◆ The task
The answer must be an exact copy of the records, with every picture left out.

◆ Information supplied
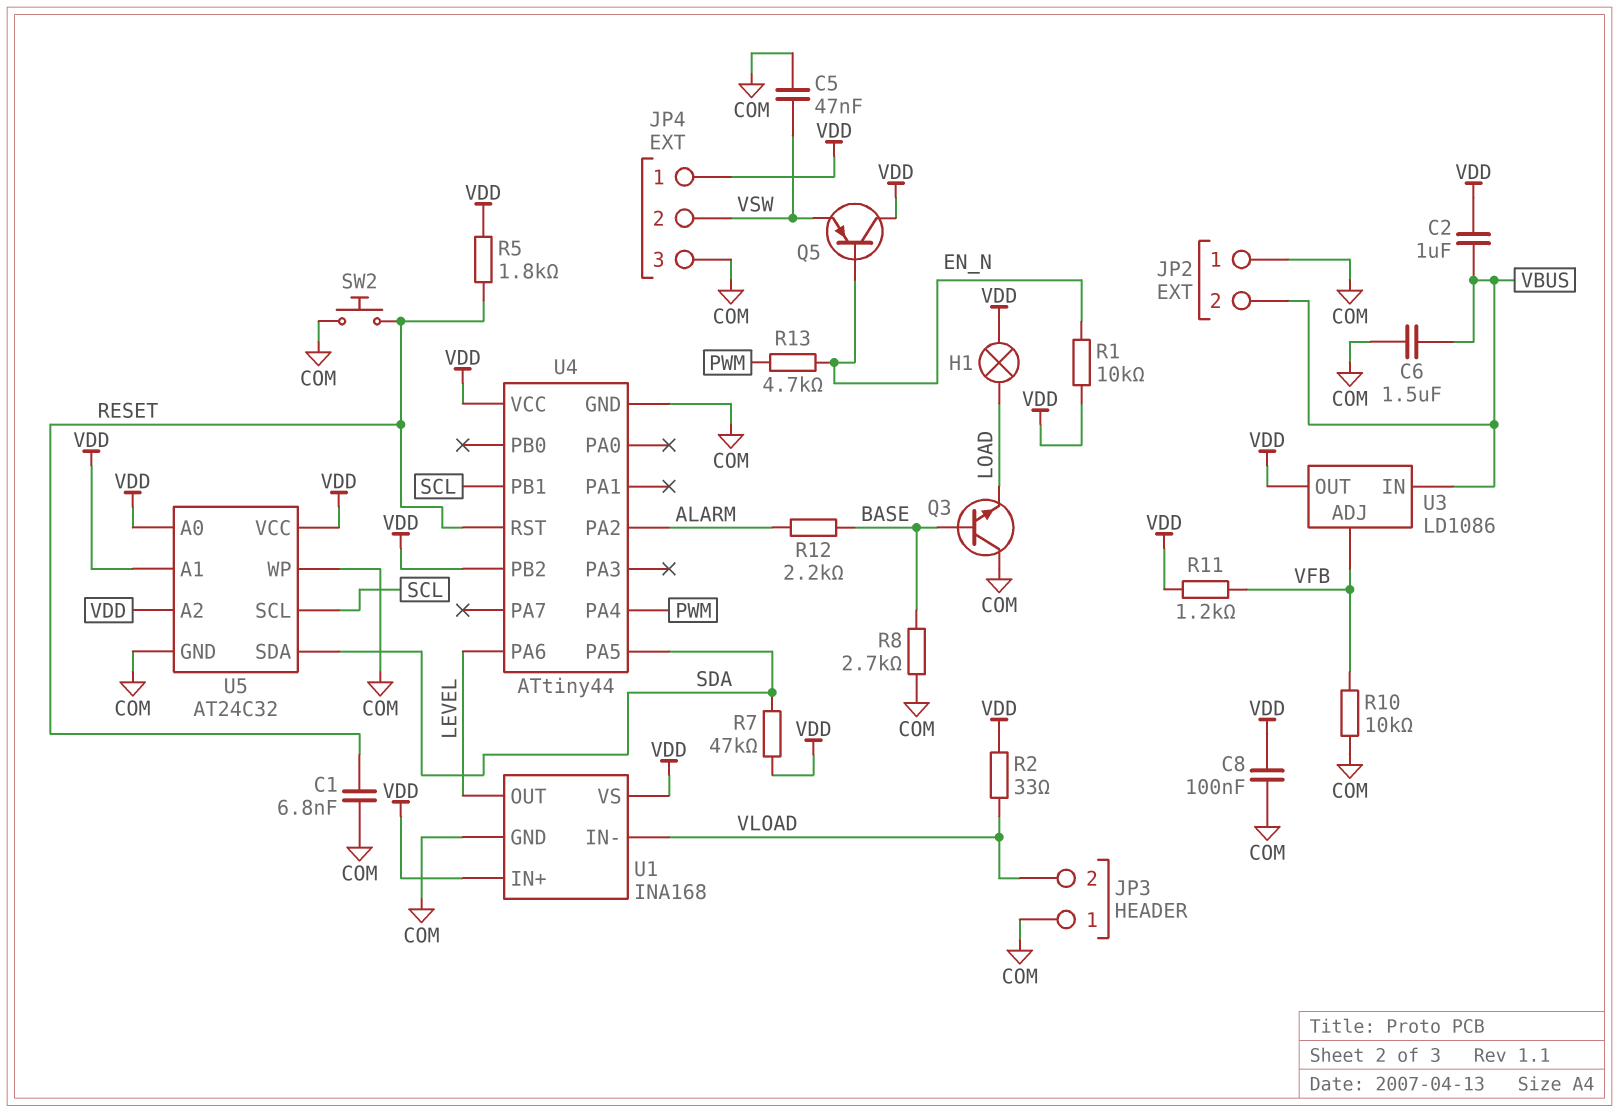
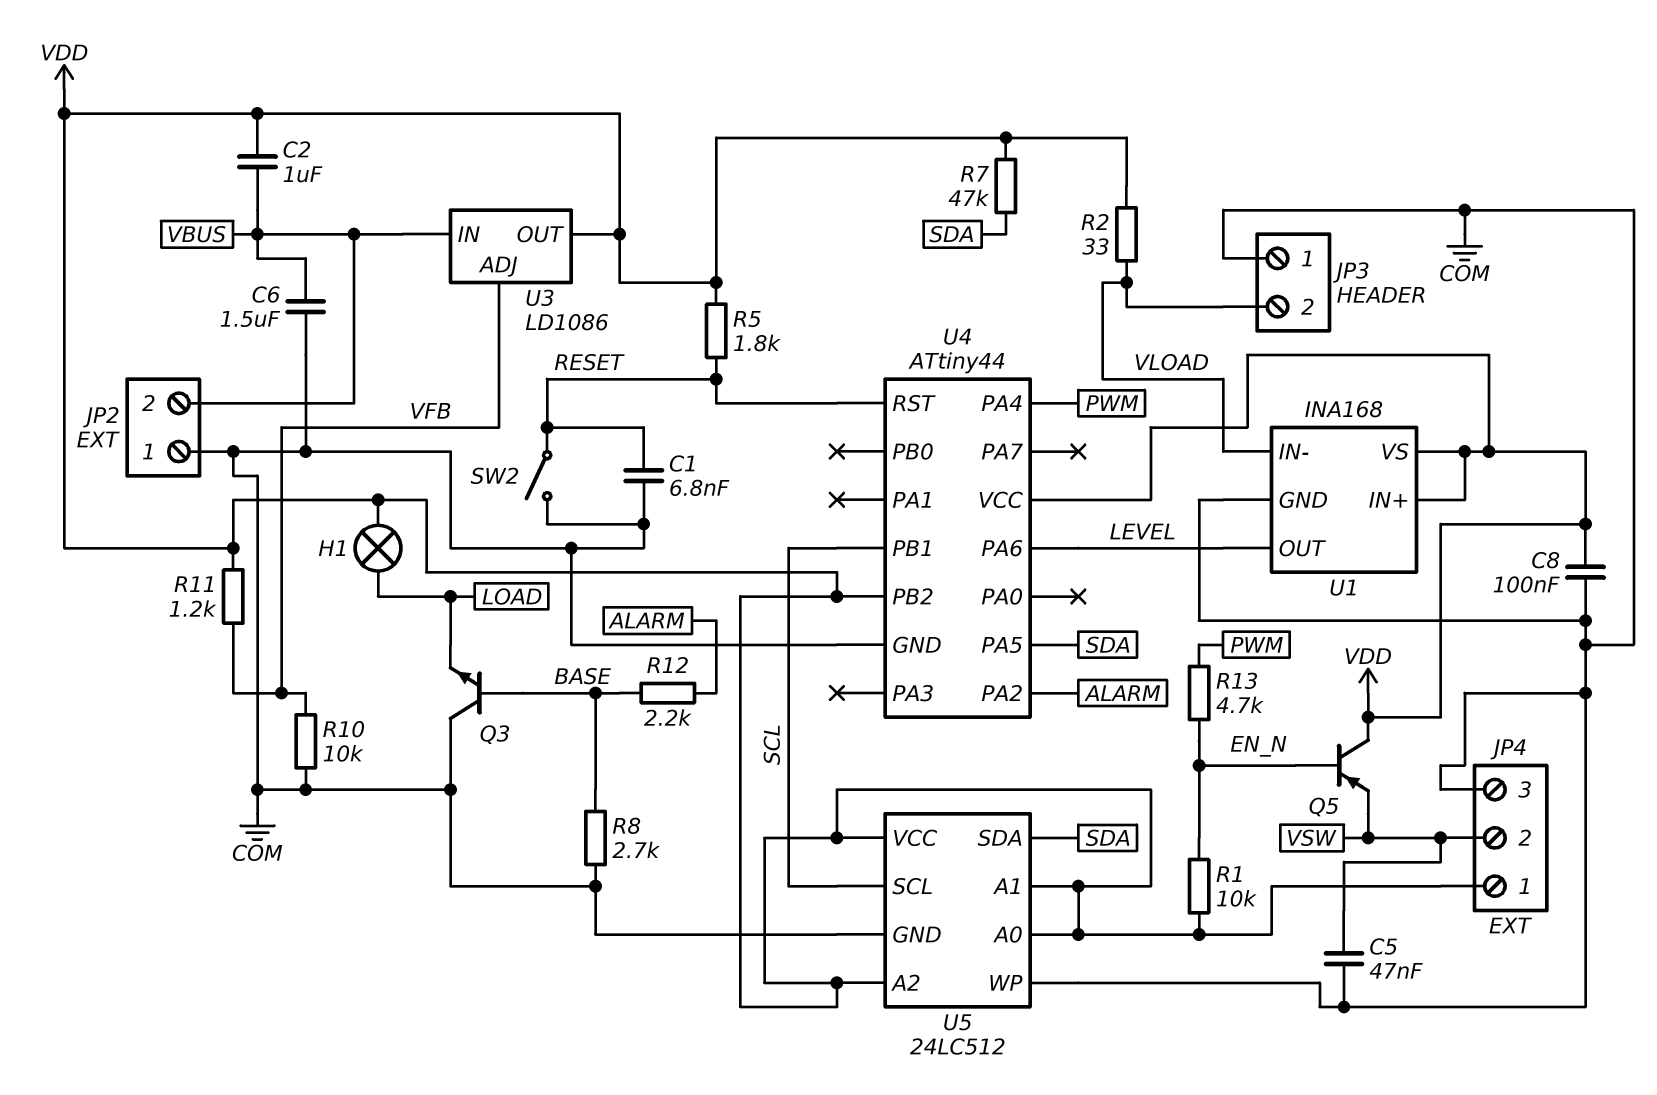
SW2: button (COM, RESET) -> switch (COM, RESET)
U5: AT24C32 -> 24LC512

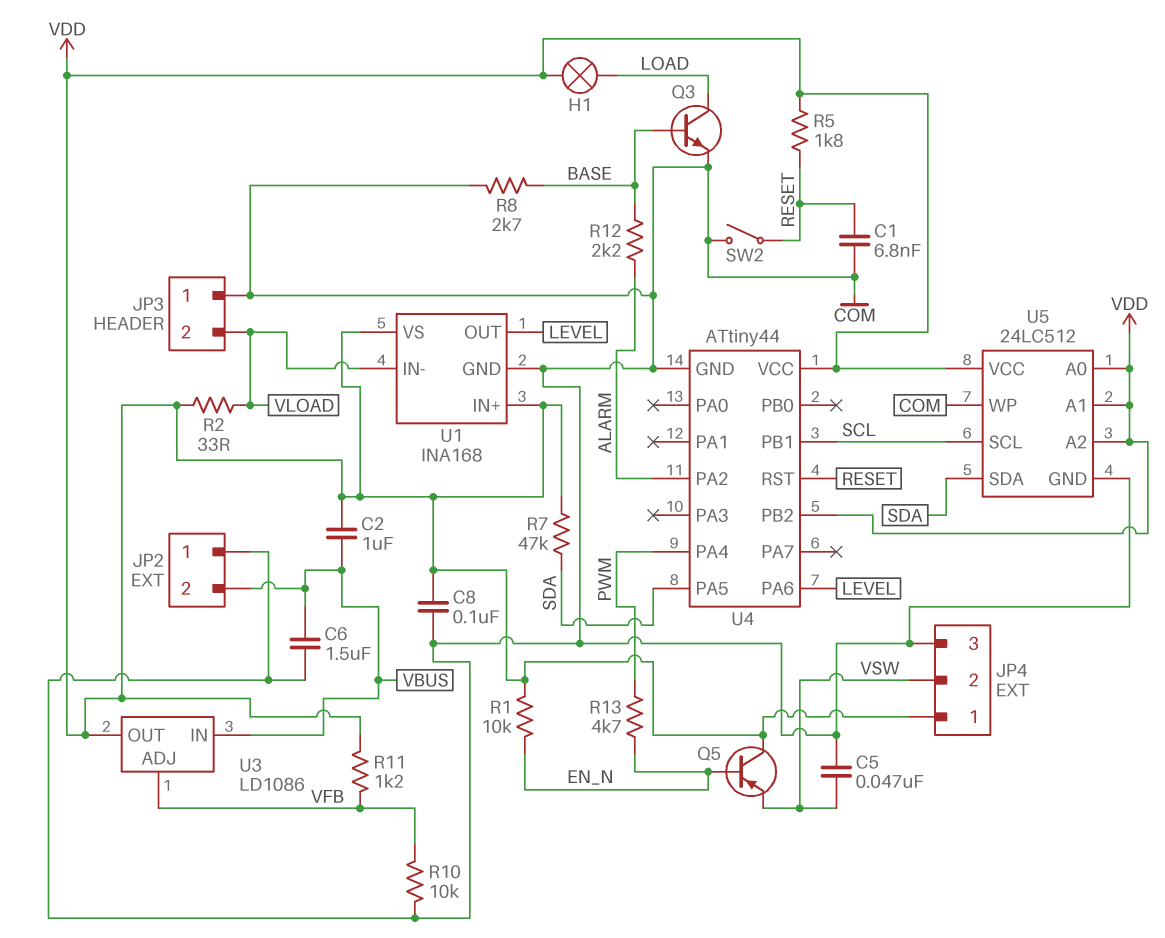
Q3: NPN (B BASE, C COM, E LOAD) -> NPN (B BASE, C LOAD, E COM)

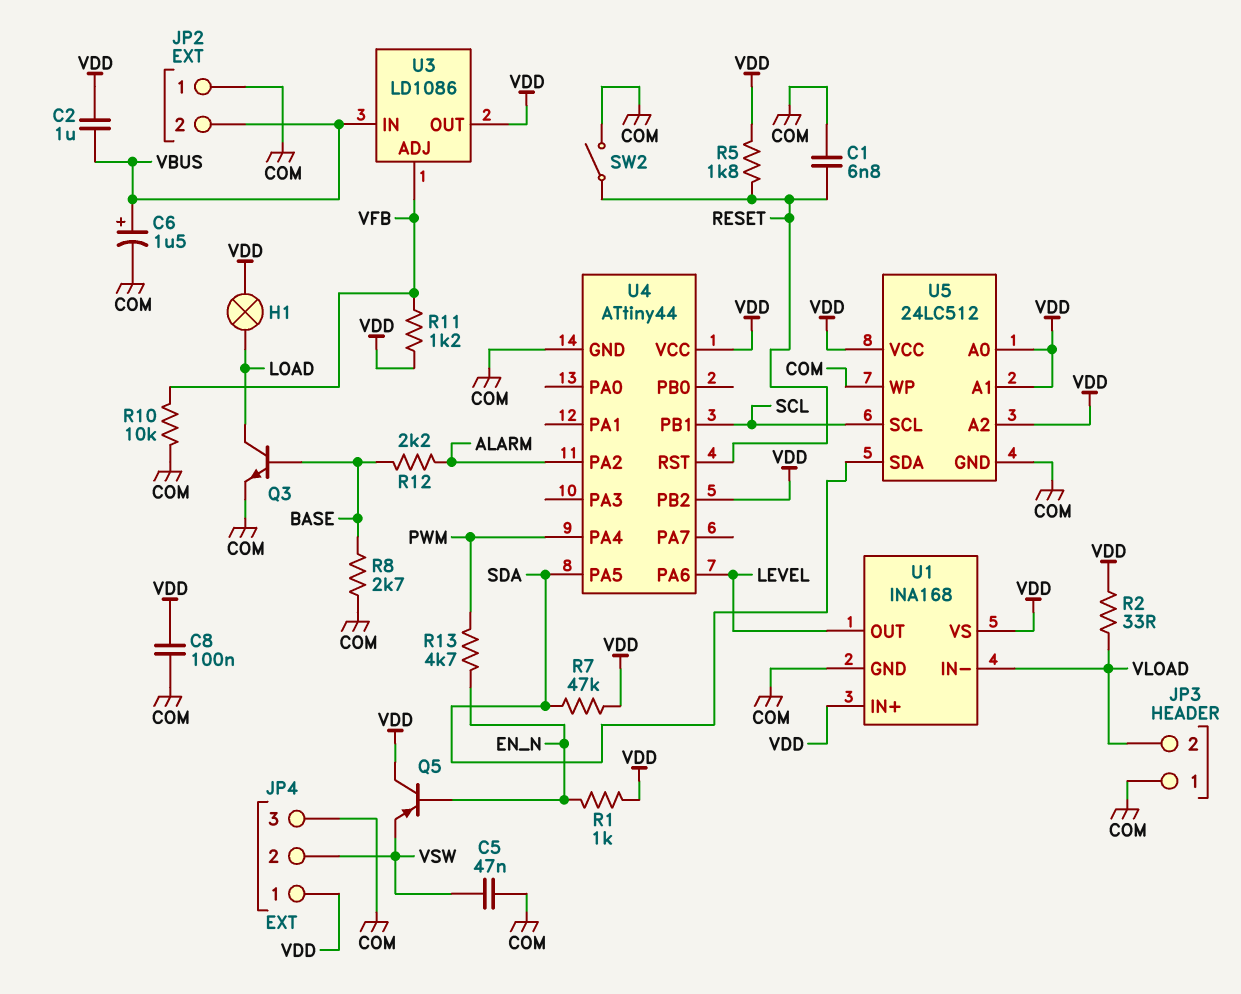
C6: 1.5uF (COM, VBUS) -> 1.5uF (plus VBUS, minus COM)
R1: 10k (EN_N, VDD) -> 1k (EN_N, VDD)

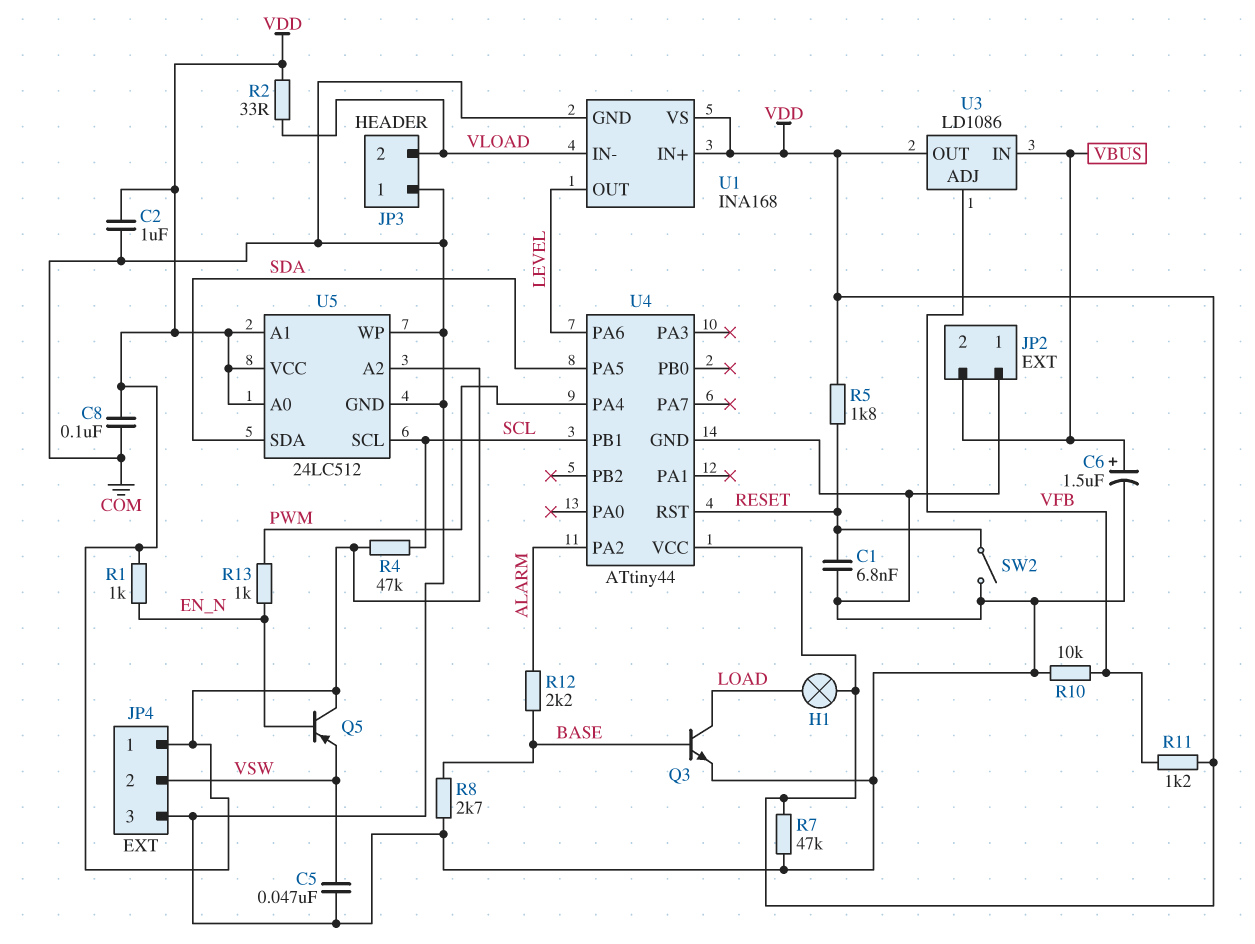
C2: 1uF (VBUS, VDD) -> 1uF (COM, VDD)
R4: none -> 47k (SCL, VDD)
R7: 47k (SDA, VDD) -> 47k (COM, VDD)
R13: 4.7k (EN_N, PWM) -> 1k (EN_N, PWM)
U4 pin PB2: VDD -> none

◆ Solution to the exercise
SW2: button (COM, RESET) -> switch (COM, RESET)
U5: AT24C32 -> 24LC512

Q3: NPN (B BASE, C COM, E LOAD) -> NPN (B BASE, C LOAD, E COM)

C6: 1.5uF (COM, VBUS) -> 1.5uF (plus VBUS, minus COM)
R1: 10k (EN_N, VDD) -> 1k (EN_N, VDD)

C2: 1uF (VBUS, VDD) -> 1uF (COM, VDD)
R4: none -> 47k (SCL, VDD)
R7: 47k (SDA, VDD) -> 47k (COM, VDD)
R13: 4.7k (EN_N, PWM) -> 1k (EN_N, PWM)
U4 pin PB2: VDD -> none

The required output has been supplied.